* Description of the task:
Only the lines from the one containing "none -> pink can [412,393,475,451]" through the one containing "camera: 55 degrees right, 5 degrees up" should be printed, exactly as they appear below, with both ends included.

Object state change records
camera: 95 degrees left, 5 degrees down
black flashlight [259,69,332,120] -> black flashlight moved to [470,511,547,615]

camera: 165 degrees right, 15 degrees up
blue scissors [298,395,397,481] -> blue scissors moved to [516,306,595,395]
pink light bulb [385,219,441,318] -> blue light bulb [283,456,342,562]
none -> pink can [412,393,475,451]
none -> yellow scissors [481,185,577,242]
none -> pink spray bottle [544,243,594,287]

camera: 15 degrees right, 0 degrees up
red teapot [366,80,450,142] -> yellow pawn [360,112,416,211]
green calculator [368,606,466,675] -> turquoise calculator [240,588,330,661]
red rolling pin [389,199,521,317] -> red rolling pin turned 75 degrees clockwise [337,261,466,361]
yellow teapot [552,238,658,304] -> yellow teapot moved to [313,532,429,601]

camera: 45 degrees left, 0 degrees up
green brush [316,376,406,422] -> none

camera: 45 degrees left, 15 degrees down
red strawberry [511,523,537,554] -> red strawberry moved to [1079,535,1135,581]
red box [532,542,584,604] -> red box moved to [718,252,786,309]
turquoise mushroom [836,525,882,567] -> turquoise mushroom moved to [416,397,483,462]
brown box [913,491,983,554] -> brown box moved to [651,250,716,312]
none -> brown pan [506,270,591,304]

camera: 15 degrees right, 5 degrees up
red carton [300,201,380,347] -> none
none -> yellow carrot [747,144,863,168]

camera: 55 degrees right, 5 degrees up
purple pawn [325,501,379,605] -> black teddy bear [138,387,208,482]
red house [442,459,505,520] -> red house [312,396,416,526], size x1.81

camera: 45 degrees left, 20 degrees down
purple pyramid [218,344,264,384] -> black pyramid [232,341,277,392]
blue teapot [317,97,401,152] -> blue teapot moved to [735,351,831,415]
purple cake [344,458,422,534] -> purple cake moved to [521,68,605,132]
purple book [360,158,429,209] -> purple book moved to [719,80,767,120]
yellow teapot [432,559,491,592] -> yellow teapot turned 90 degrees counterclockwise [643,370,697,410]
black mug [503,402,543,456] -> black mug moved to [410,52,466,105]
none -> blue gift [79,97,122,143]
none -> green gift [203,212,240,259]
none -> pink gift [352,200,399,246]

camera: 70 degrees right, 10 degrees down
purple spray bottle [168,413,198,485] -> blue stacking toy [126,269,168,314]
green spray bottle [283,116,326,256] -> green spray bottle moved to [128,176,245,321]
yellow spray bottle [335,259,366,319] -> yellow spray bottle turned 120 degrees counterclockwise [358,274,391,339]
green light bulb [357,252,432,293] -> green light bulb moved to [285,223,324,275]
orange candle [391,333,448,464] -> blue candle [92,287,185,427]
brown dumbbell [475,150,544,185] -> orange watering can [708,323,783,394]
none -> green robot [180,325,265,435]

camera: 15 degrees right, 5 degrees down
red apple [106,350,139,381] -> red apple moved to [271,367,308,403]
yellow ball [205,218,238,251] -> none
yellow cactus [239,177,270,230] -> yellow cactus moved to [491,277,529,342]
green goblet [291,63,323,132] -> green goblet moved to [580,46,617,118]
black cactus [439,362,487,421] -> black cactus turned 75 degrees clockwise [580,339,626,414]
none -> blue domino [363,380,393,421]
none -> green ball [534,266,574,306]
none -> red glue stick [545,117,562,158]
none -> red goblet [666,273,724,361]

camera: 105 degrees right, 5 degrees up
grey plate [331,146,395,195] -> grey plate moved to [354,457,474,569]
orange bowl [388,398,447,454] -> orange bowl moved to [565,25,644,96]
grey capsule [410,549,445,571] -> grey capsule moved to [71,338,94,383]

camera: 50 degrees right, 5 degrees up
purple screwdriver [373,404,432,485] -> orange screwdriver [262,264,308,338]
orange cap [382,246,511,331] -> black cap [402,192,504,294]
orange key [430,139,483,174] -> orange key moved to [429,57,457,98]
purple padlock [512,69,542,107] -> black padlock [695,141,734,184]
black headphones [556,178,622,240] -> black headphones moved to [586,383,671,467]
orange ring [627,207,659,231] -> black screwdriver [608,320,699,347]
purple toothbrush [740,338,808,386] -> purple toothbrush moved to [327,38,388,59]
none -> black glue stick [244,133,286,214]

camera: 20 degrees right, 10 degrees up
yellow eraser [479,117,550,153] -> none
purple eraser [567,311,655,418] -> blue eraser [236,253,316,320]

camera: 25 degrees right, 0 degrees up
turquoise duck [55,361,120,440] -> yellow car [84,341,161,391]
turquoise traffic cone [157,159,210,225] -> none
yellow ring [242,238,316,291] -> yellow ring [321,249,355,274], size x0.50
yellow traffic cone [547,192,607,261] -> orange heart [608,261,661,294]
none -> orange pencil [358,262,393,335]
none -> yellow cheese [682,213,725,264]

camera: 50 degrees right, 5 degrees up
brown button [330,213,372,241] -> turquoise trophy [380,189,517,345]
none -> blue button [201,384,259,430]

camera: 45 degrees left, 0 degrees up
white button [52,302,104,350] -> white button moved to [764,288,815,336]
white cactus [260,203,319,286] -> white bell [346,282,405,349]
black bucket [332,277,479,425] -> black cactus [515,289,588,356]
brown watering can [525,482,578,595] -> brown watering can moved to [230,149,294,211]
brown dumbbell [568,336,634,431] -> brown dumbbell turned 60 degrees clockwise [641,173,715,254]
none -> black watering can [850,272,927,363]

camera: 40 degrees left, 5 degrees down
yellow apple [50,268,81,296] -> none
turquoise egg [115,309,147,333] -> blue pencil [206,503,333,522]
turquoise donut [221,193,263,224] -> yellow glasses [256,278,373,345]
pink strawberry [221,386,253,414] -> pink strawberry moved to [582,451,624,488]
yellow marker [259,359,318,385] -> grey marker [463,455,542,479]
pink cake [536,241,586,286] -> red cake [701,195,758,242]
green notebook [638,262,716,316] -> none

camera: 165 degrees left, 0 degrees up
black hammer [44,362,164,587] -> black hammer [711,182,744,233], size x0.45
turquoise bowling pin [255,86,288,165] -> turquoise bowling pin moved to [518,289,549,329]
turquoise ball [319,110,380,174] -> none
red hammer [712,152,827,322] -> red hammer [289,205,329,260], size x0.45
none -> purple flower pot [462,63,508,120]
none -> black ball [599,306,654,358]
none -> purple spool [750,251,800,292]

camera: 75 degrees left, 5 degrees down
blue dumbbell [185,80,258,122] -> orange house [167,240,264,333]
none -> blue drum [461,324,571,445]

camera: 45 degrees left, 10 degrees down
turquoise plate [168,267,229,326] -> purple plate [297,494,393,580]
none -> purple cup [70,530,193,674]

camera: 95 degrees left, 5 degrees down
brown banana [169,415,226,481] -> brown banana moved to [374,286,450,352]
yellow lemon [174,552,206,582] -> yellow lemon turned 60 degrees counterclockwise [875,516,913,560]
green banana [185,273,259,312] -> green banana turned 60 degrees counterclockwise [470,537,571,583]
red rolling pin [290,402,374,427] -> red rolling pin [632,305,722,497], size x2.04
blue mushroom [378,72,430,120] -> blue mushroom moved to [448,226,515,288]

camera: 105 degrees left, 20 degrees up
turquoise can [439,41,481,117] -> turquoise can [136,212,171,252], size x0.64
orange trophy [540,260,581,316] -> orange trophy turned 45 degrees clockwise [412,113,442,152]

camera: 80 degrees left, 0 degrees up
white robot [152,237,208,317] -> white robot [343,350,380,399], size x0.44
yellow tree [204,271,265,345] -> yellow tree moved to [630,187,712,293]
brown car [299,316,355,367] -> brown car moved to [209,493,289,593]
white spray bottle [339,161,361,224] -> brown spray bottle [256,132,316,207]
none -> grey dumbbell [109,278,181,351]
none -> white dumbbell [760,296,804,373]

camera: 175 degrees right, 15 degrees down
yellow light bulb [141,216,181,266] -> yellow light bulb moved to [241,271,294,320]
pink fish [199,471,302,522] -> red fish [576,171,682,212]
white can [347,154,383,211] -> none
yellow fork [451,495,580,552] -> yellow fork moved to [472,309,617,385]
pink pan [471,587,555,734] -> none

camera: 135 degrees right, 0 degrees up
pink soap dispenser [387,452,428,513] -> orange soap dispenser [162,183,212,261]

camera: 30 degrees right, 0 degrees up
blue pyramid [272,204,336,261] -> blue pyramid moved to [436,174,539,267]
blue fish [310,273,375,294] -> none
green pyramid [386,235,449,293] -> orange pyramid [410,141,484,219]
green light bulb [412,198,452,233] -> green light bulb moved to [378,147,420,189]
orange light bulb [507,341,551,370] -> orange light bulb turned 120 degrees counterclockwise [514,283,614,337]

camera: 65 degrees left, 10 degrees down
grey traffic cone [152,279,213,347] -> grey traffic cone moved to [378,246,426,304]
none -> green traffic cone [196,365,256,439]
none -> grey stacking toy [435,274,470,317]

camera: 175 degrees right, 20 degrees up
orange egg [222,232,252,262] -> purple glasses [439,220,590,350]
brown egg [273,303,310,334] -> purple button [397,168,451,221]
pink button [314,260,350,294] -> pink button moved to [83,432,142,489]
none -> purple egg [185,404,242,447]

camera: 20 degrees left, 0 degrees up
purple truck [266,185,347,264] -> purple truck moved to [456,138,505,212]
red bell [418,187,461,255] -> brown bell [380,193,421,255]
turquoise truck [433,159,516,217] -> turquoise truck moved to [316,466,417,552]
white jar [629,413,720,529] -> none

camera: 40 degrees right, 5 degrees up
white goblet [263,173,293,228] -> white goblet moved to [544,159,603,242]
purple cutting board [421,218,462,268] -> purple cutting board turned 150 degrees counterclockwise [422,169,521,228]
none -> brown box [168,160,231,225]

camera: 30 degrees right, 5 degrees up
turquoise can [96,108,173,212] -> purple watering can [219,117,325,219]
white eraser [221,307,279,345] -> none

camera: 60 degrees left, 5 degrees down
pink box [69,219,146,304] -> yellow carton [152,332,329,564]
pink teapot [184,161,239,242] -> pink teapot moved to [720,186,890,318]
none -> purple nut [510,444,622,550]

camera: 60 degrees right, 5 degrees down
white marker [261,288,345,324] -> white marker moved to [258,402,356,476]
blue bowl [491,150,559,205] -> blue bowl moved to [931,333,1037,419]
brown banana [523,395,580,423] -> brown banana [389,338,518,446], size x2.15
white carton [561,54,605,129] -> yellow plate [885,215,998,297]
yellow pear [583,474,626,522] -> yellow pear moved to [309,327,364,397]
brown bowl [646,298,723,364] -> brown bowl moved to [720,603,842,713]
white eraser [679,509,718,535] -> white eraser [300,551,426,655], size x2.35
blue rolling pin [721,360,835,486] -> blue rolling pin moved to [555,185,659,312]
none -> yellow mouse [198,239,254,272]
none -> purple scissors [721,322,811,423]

* Exercise result:
none -> pink can [412,393,475,451]
none -> yellow scissors [481,185,577,242]
none -> pink spray bottle [544,243,594,287]

camera: 15 degrees right, 0 degrees up
red teapot [366,80,450,142] -> yellow pawn [360,112,416,211]
green calculator [368,606,466,675] -> turquoise calculator [240,588,330,661]
red rolling pin [389,199,521,317] -> red rolling pin turned 75 degrees clockwise [337,261,466,361]
yellow teapot [552,238,658,304] -> yellow teapot moved to [313,532,429,601]

camera: 45 degrees left, 0 degrees up
green brush [316,376,406,422] -> none

camera: 45 degrees left, 15 degrees down
red strawberry [511,523,537,554] -> red strawberry moved to [1079,535,1135,581]
red box [532,542,584,604] -> red box moved to [718,252,786,309]
turquoise mushroom [836,525,882,567] -> turquoise mushroom moved to [416,397,483,462]
brown box [913,491,983,554] -> brown box moved to [651,250,716,312]
none -> brown pan [506,270,591,304]

camera: 15 degrees right, 5 degrees up
red carton [300,201,380,347] -> none
none -> yellow carrot [747,144,863,168]

camera: 55 degrees right, 5 degrees up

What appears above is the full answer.